TO DO: Pull out every line in the data that has the string "none" in it.

━━━ DATASET CONTENT ━━━

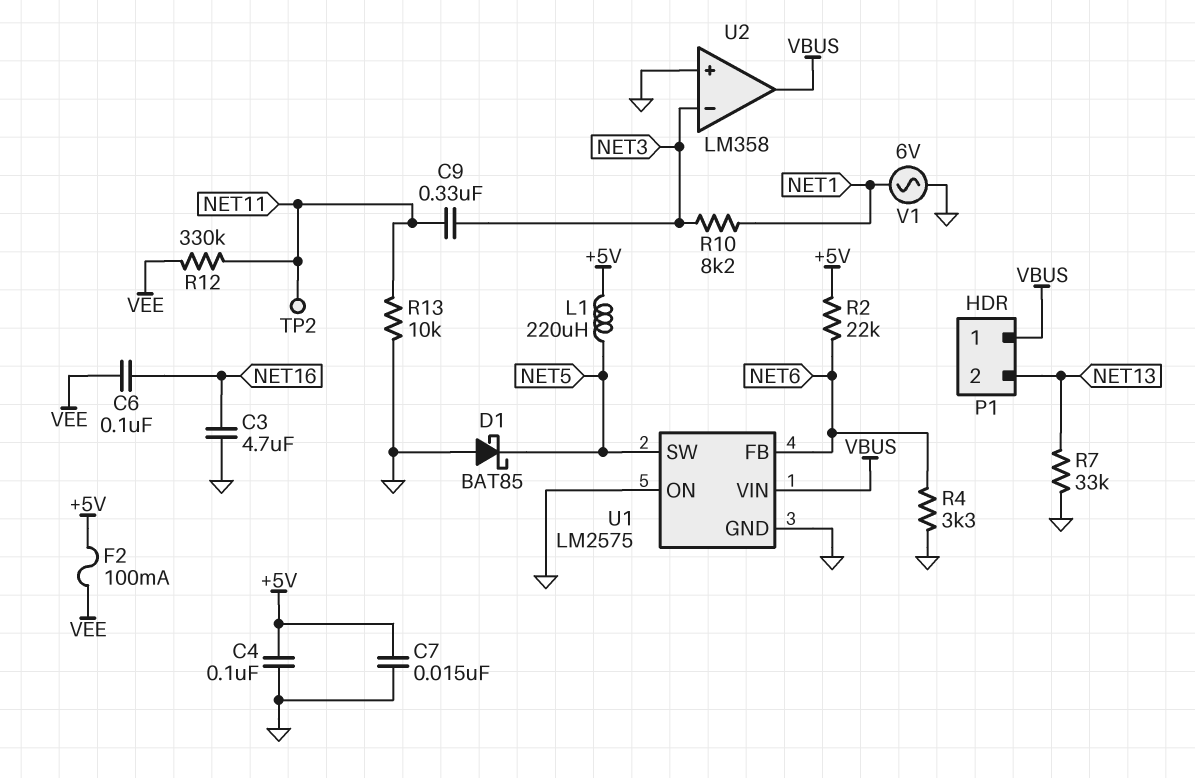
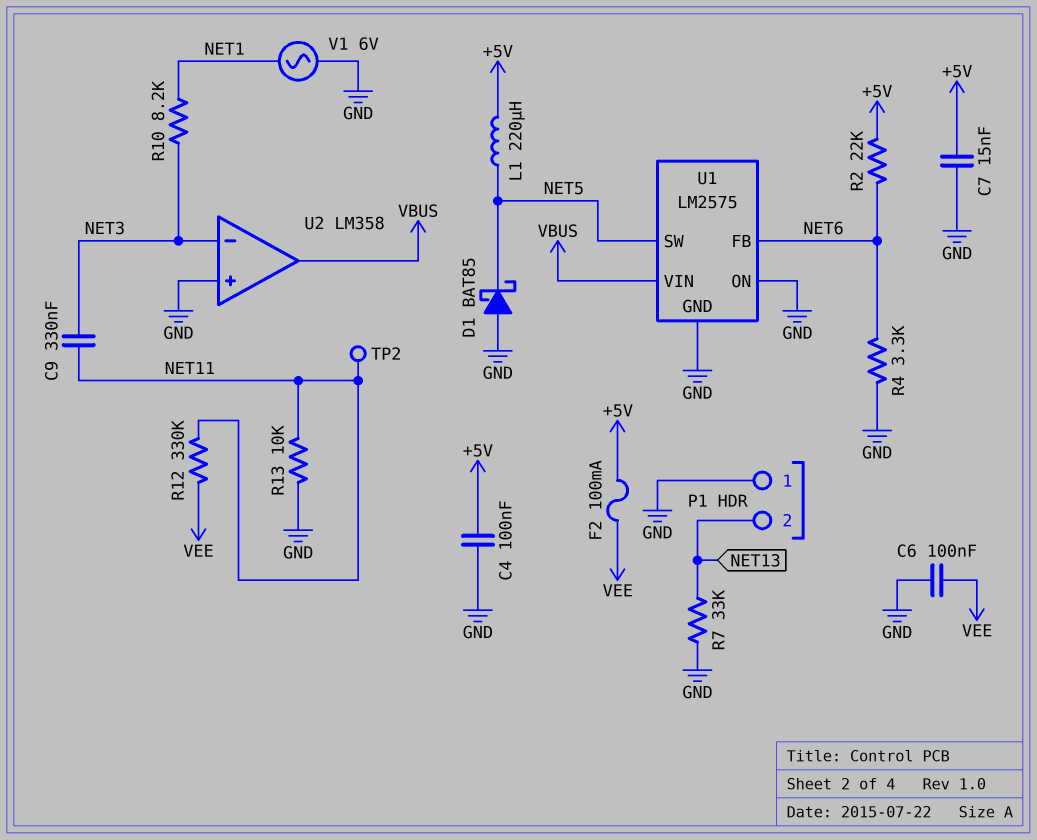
C3: 4.7uF (GND, NET16) -> none
C6: 100nF (NET16, VEE) -> 100nF (GND, VEE)
P1 pin 1: VBUS -> GND

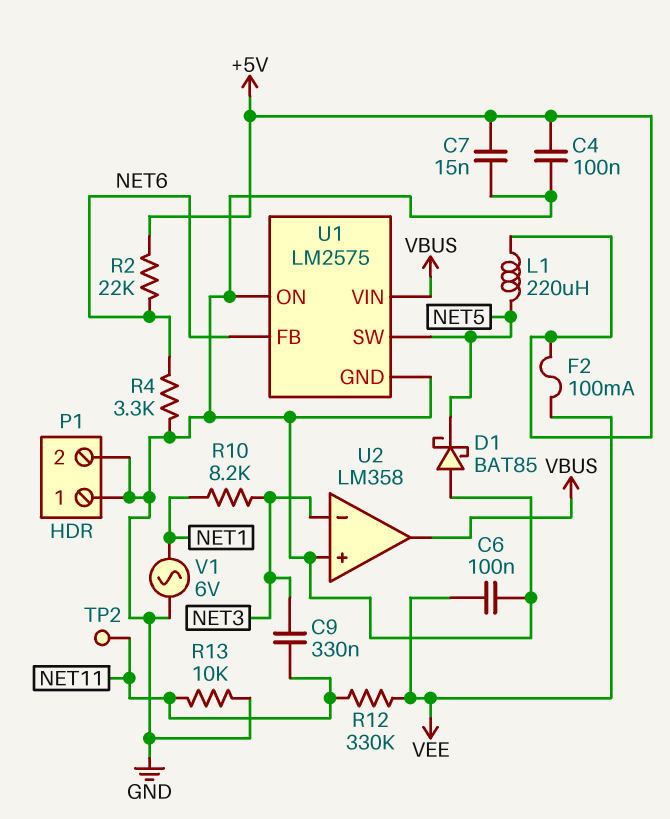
P1 pin 2: NET13 -> GND
R7: 33k (GND, NET13) -> none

━━━

OUTPUT FOR THIS TASK:
C3: 4.7uF (GND, NET16) -> none
R7: 33k (GND, NET13) -> none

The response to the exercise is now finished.